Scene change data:
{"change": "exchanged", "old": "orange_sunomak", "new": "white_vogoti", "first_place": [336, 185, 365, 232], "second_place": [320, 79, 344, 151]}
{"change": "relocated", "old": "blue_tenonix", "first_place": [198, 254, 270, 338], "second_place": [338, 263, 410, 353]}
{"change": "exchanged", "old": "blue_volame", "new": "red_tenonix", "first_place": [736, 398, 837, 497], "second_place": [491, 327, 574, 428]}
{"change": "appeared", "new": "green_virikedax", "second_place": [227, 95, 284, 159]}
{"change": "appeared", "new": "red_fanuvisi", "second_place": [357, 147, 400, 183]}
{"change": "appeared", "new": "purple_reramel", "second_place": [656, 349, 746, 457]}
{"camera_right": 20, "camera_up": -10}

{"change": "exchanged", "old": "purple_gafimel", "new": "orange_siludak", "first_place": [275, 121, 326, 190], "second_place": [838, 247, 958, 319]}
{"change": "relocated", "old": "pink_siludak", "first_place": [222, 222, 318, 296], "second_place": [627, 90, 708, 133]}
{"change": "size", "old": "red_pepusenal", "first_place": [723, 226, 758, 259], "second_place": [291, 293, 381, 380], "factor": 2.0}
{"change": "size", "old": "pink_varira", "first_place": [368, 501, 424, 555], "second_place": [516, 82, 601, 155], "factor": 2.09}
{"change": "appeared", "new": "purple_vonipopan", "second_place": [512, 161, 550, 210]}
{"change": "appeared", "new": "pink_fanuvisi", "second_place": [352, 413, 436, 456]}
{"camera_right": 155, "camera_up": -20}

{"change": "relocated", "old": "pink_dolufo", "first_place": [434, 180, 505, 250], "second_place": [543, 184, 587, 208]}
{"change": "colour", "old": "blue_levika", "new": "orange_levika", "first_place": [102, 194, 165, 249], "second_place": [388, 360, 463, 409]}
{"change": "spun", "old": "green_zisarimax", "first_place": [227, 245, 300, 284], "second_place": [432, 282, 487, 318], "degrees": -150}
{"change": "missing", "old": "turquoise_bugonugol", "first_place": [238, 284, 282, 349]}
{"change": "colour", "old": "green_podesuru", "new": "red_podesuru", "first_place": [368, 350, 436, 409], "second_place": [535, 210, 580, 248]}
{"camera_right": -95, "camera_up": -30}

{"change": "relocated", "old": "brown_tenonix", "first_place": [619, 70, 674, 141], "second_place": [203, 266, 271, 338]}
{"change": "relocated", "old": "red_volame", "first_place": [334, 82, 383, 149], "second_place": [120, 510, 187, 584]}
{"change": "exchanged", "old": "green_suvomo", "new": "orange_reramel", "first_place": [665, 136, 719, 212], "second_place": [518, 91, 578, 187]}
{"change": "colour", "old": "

Instructions for the task
Give the entries again exactly as they stand.

Your response
{"change": "exchanged", "old": "orange_sunomak", "new": "white_vogoti", "first_place": [336, 185, 365, 232], "second_place": [320, 79, 344, 151]}
{"change": "relocated", "old": "blue_tenonix", "first_place": [198, 254, 270, 338], "second_place": [338, 263, 410, 353]}
{"change": "exchanged", "old": "blue_volame", "new": "red_tenonix", "first_place": [736, 398, 837, 497], "second_place": [491, 327, 574, 428]}
{"change": "appeared", "new": "green_virikedax", "second_place": [227, 95, 284, 159]}
{"change": "appeared", "new": "red_fanuvisi", "second_place": [357, 147, 400, 183]}
{"change": "appeared", "new": "purple_reramel", "second_place": [656, 349, 746, 457]}
{"camera_right": 20, "camera_up": -10}

{"change": "exchanged", "old": "purple_gafimel", "new": "orange_siludak", "first_place": [275, 121, 326, 190], "second_place": [838, 247, 958, 319]}
{"change": "relocated", "old": "pink_siludak", "first_place": [222, 222, 318, 296], "second_place": [627, 90, 708, 133]}
{"change": "size", "old": "red_pepusenal", "first_place": [723, 226, 758, 259], "second_place": [291, 293, 381, 380], "factor": 2.0}
{"change": "size", "old": "pink_varira", "first_place": [368, 501, 424, 555], "second_place": [516, 82, 601, 155], "factor": 2.09}
{"change": "appeared", "new": "purple_vonipopan", "second_place": [512, 161, 550, 210]}
{"change": "appeared", "new": "pink_fanuvisi", "second_place": [352, 413, 436, 456]}
{"camera_right": 155, "camera_up": -20}

{"change": "relocated", "old": "pink_dolufo", "first_place": [434, 180, 505, 250], "second_place": [543, 184, 587, 208]}
{"change": "colour", "old": "blue_levika", "new": "orange_levika", "first_place": [102, 194, 165, 249], "second_place": [388, 360, 463, 409]}
{"change": "spun", "old": "green_zisarimax", "first_place": [227, 245, 300, 284], "second_place": [432, 282, 487, 318], "degrees": -150}
{"change": "missing", "old": "turquoise_bugonugol", "first_place": [238, 284, 282, 349]}
{"change": "colour", "old": "green_podesuru", "new": "red_podesuru", "first_place": [368, 350, 436, 409], "second_place": [535, 210, 580, 248]}
{"camera_right": -95, "camera_up": -30}

{"change": "relocated", "old": "brown_tenonix", "first_place": [619, 70, 674, 141], "second_place": [203, 266, 271, 338]}
{"change": "relocated", "old": "red_volame", "first_place": [334, 82, 383, 149], "second_place": [120, 510, 187, 584]}
{"change": "exchanged", "old": "green_suvomo", "new": "orange_reramel", "first_place": [665, 136, 719, 212], "second_place": [518, 91, 578, 187]}
{"change": "colour", "old": "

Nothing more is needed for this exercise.